**EXERCISE MATERIAL**.

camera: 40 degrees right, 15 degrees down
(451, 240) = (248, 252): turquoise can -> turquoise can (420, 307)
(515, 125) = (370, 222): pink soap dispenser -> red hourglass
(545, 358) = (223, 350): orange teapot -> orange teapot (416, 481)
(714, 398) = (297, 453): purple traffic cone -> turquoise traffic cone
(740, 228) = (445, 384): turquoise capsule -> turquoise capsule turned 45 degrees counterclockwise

...

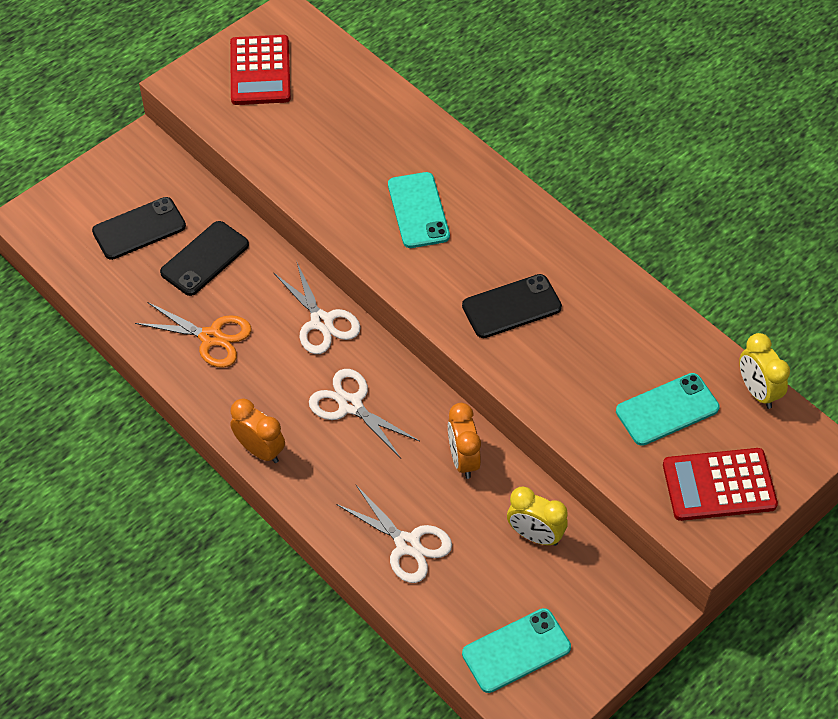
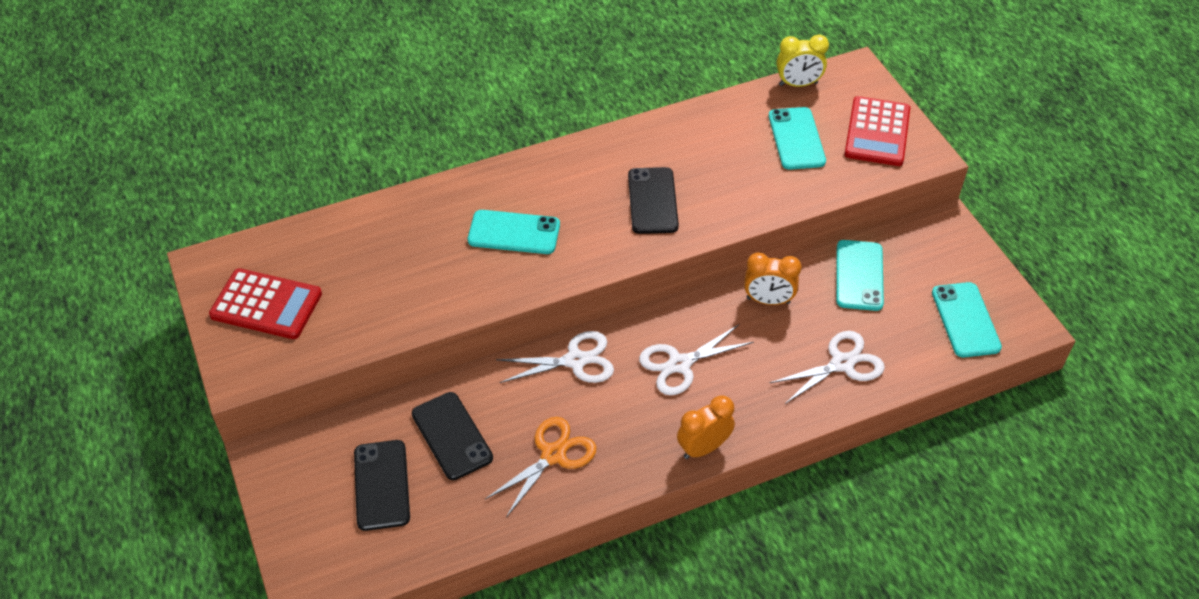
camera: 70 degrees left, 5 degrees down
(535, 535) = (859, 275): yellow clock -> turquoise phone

**WHAT YOU NEED TO DO**.
Would you print exactly, and only, the lines of the data above from the line with "camera: 70 degrees left, 5 degrees down" through the line with "(535, 535) = (859, 275): yellow", inclusive?

**OUTPUT BELOW**.
camera: 70 degrees left, 5 degrees down
(535, 535) = (859, 275): yellow clock -> turquoise phone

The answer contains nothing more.